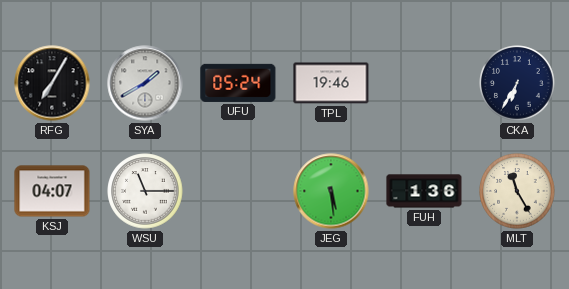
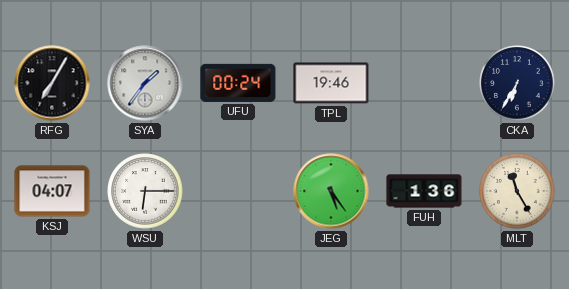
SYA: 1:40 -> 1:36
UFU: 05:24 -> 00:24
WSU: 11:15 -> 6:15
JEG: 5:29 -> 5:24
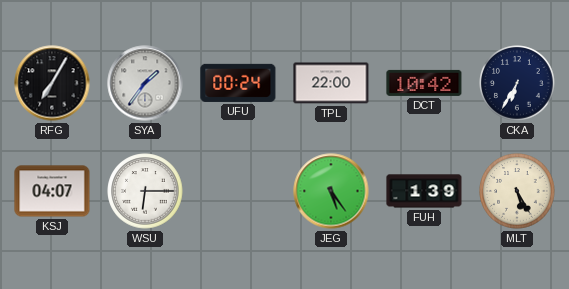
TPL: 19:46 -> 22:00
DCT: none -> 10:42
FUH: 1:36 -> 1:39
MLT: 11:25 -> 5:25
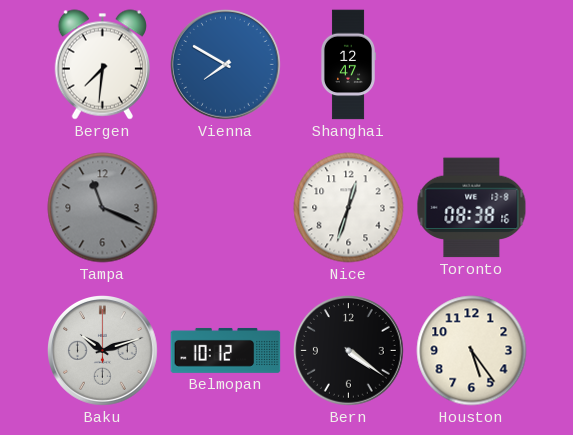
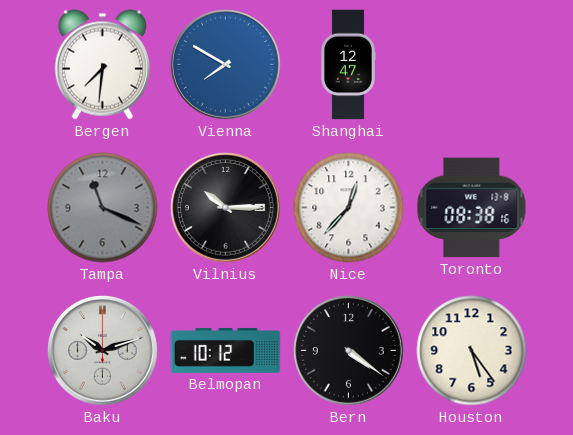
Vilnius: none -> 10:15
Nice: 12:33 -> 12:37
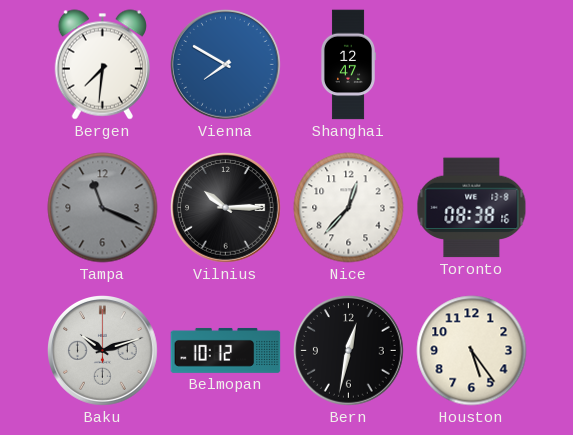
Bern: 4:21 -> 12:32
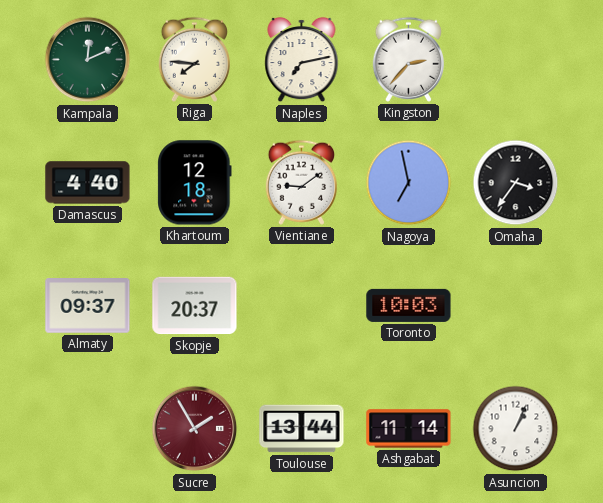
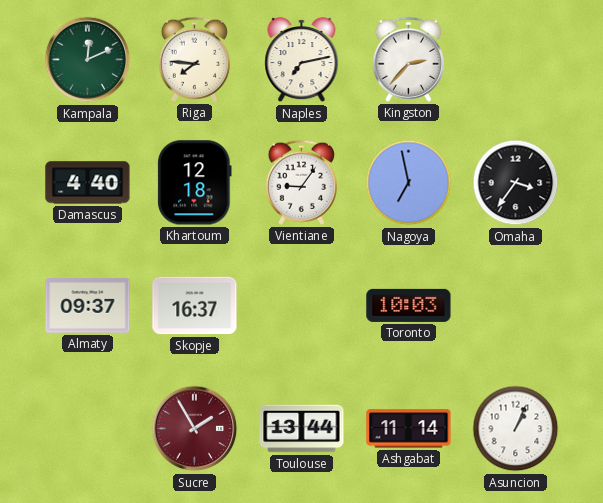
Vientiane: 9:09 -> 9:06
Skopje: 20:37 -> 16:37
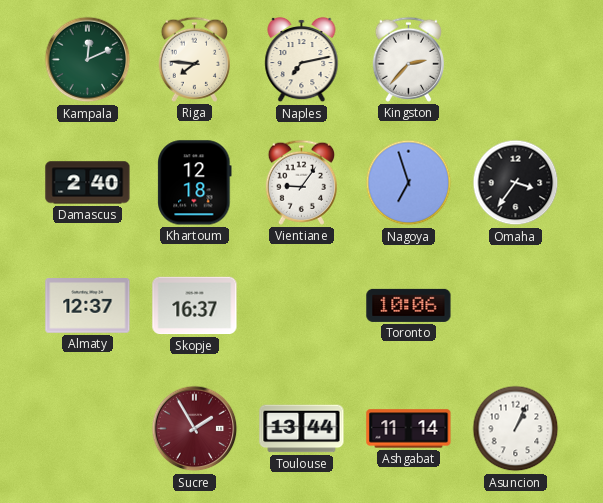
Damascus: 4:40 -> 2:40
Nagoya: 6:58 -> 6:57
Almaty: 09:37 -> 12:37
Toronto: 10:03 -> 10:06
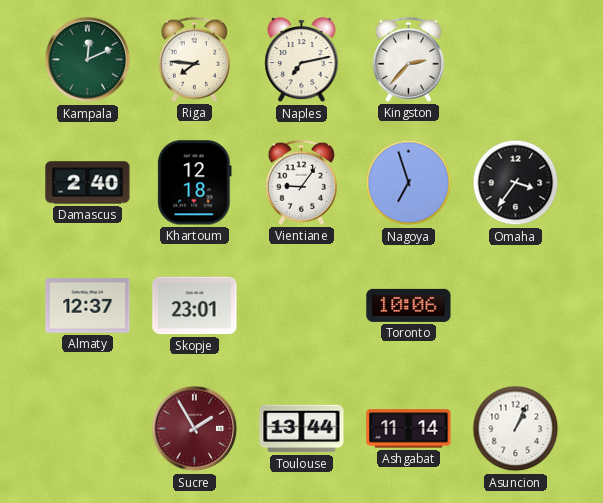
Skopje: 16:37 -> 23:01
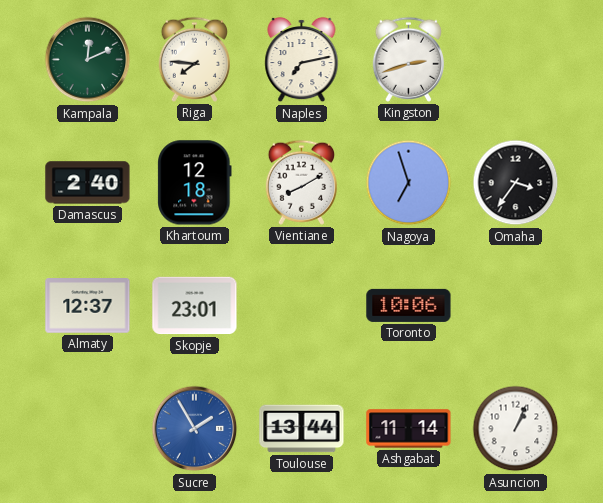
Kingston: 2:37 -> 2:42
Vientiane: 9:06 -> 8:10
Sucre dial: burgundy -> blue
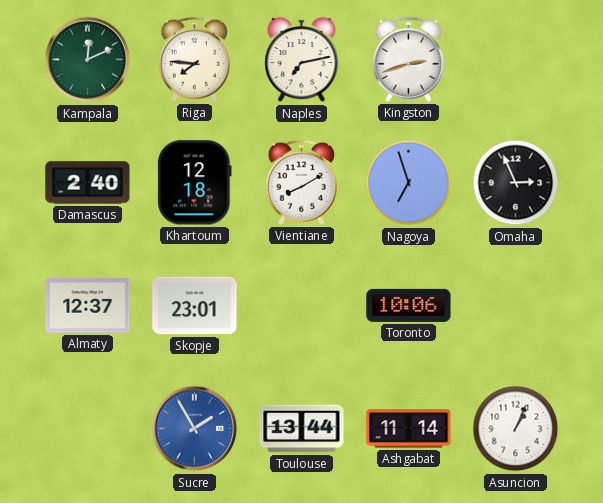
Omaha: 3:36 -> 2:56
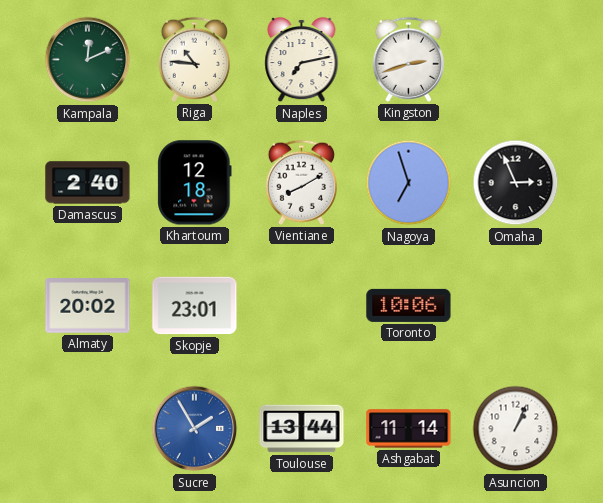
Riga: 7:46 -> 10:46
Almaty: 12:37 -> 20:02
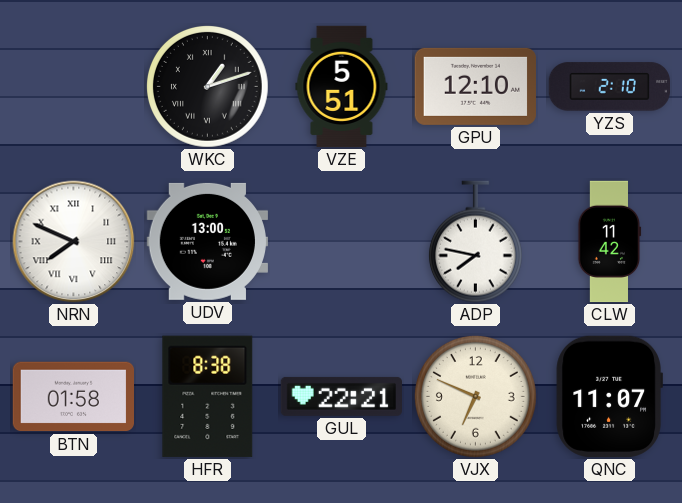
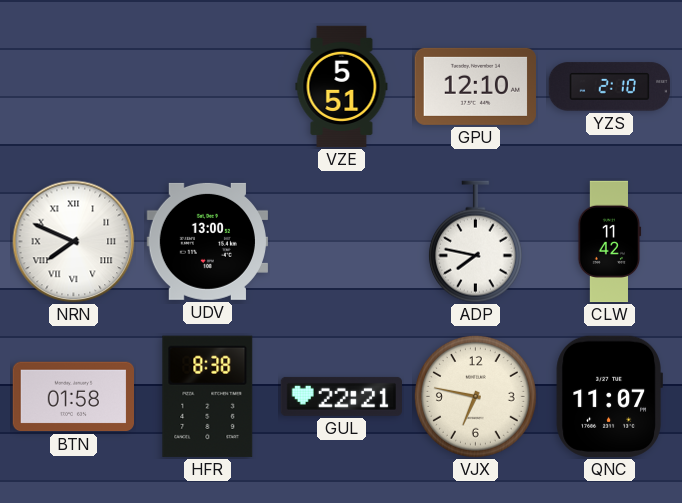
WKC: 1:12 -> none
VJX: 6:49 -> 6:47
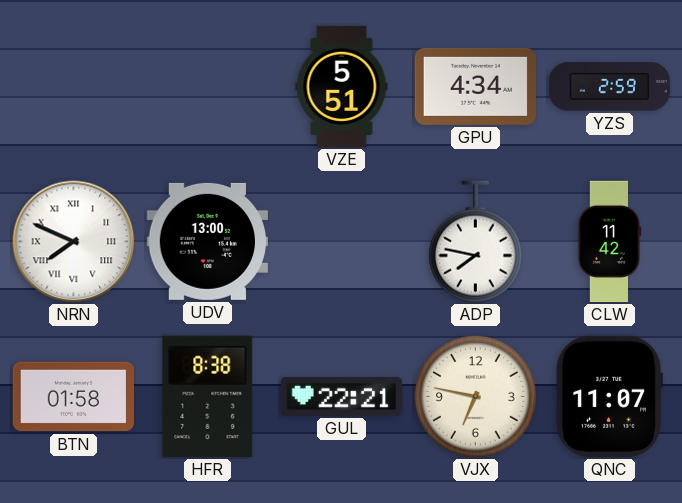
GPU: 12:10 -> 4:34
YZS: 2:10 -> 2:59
§ §
Written exercise — Print the lines above, from the one containing "Vilnius: none -> 10:15" through the last line, leaving out the pictures.

Complete response —
Vilnius: none -> 10:15
Nice: 12:33 -> 12:37
Bern: 4:21 -> 12:32
Vientiane: 9:09 -> 9:06
Skopje: 20:37 -> 16:37
Damascus: 4:40 -> 2:40
Nagoya: 6:58 -> 6:57
Almaty: 09:37 -> 12:37
Toronto: 10:03 -> 10:06
Skopje: 16:37 -> 23:01
Kingston: 2:37 -> 2:42
Vientiane: 9:06 -> 8:10
Sucre dial: burgundy -> blue
Omaha: 3:36 -> 2:56
Riga: 7:46 -> 10:46
Almaty: 12:37 -> 20:02
WKC: 1:12 -> none
VJX: 6:49 -> 6:47
GPU: 12:10 -> 4:34
YZS: 2:10 -> 2:59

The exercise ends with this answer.